→ **Action item**
All entries must be transcribed without a single difference.

Extracted data entries:
•••••

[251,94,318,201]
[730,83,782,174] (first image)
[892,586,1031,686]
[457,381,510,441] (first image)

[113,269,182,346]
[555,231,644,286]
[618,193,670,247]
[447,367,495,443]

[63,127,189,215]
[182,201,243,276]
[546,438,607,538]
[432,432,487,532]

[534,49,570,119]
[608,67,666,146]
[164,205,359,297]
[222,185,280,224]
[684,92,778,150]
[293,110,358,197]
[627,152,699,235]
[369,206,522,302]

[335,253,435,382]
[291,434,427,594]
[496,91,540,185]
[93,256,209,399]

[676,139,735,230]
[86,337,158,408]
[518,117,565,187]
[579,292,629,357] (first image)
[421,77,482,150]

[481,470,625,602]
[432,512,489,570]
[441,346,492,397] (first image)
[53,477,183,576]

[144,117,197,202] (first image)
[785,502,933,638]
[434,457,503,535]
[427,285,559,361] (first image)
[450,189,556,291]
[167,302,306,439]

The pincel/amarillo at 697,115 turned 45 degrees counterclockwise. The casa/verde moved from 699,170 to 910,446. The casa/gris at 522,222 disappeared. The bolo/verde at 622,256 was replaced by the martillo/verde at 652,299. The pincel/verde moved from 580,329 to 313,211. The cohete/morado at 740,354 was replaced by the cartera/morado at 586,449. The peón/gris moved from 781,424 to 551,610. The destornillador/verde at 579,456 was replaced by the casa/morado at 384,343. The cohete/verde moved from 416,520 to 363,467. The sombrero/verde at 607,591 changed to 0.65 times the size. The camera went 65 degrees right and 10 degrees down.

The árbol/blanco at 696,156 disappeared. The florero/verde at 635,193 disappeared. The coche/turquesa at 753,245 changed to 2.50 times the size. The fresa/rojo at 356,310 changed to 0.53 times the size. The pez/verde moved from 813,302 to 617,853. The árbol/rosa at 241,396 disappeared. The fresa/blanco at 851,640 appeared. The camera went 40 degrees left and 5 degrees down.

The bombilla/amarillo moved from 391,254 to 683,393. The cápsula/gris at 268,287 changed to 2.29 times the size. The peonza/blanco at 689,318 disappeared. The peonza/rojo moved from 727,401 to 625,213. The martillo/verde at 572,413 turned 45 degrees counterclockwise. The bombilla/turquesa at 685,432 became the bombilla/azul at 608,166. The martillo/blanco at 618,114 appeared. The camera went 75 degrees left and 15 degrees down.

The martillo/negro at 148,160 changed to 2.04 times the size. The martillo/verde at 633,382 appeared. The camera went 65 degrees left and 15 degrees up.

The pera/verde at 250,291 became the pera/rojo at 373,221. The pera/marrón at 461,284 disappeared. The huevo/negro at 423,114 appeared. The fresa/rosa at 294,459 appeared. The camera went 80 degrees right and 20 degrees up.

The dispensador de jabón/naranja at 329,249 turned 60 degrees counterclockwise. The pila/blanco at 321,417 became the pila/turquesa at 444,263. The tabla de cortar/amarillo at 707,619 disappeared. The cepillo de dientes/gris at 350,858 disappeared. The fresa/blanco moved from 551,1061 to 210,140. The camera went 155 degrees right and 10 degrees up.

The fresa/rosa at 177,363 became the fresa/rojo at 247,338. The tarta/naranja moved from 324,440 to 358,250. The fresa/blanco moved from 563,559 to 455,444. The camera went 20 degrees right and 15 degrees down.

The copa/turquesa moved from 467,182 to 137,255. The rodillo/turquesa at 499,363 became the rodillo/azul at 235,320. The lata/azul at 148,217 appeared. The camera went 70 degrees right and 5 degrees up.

•••••

→ **Your response**
[251,94,318,201]
[730,83,782,174] (first image)
[892,586,1031,686]
[457,381,510,441] (first image)

[113,269,182,346]
[555,231,644,286]
[618,193,670,247]
[447,367,495,443]

[63,127,189,215]
[182,201,243,276]
[546,438,607,538]
[432,432,487,532]

[534,49,570,119]
[608,67,666,146]
[164,205,359,297]
[222,185,280,224]
[684,92,778,150]
[293,110,358,197]
[627,152,699,235]
[369,206,522,302]

[335,253,435,382]
[291,434,427,594]
[496,91,540,185]
[93,256,209,399]

[676,139,735,230]
[86,337,158,408]
[518,117,565,187]
[579,292,629,357] (first image)
[421,77,482,150]

[481,470,625,602]
[432,512,489,570]
[441,346,492,397] (first image)
[53,477,183,576]

[144,117,197,202] (first image)
[785,502,933,638]
[434,457,503,535]
[427,285,559,361] (first image)
[450,189,556,291]
[167,302,306,439]

The pincel/amarillo at 697,115 turned 45 degrees counterclockwise. The casa/verde moved from 699,170 to 910,446. The casa/gris at 522,222 disappeared. The bolo/verde at 622,256 was replaced by the martillo/verde at 652,299. The pincel/verde moved from 580,329 to 313,211. The cohete/morado at 740,354 was replaced by the cartera/morado at 586,449. The peón/gris moved from 781,424 to 551,610. The destornillador/verde at 579,456 was replaced by the casa/morado at 384,343. The cohete/verde moved from 416,520 to 363,467. The sombrero/verde at 607,591 changed to 0.65 times the size. The camera went 65 degrees right and 10 degrees down.

The árbol/blanco at 696,156 disappeared. The florero/verde at 635,193 disappeared. The coche/turquesa at 753,245 changed to 2.50 times the size. The fresa/rojo at 356,310 changed to 0.53 times the size. The pez/verde moved from 813,302 to 617,853. The árbol/rosa at 241,396 disappeared. The fresa/blanco at 851,640 appeared. The camera went 40 degrees left and 5 degrees down.

The bombilla/amarillo moved from 391,254 to 683,393. The cápsula/gris at 268,287 changed to 2.29 times the size. The peonza/blanco at 689,318 disappeared. The peonza/rojo moved from 727,401 to 625,213. The martillo/verde at 572,413 turned 45 degrees counterclockwise. The bombilla/turquesa at 685,432 became the bombilla/azul at 608,166. The martillo/blanco at 618,114 appeared. The camera went 75 degrees left and 15 degrees down.

The martillo/negro at 148,160 changed to 2.04 times the size. The martillo/verde at 633,382 appeared. The camera went 65 degrees left and 15 degrees up.

The pera/verde at 250,291 became the pera/rojo at 373,221. The pera/marrón at 461,284 disappeared. The huevo/negro at 423,114 appeared. The fresa/rosa at 294,459 appeared. The camera went 80 degrees right and 20 degrees up.

The dispensador de jabón/naranja at 329,249 turned 60 degrees counterclockwise. The pila/blanco at 321,417 became the pila/turquesa at 444,263. The tabla de cortar/amarillo at 707,619 disappeared. The cepillo de dientes/gris at 350,858 disappeared. The fresa/blanco moved from 551,1061 to 210,140. The camera went 155 degrees right and 10 degrees up.

The fresa/rosa at 177,363 became the fresa/rojo at 247,338. The tarta/naranja moved from 324,440 to 358,250. The fresa/blanco moved from 563,559 to 455,444. The camera went 20 degrees right and 15 degrees down.

The copa/turquesa moved from 467,182 to 137,255. The rodillo/turquesa at 499,363 became the rodillo/azul at 235,320. The lata/azul at 148,217 appeared. The camera went 70 degrees right and 5 degrees up.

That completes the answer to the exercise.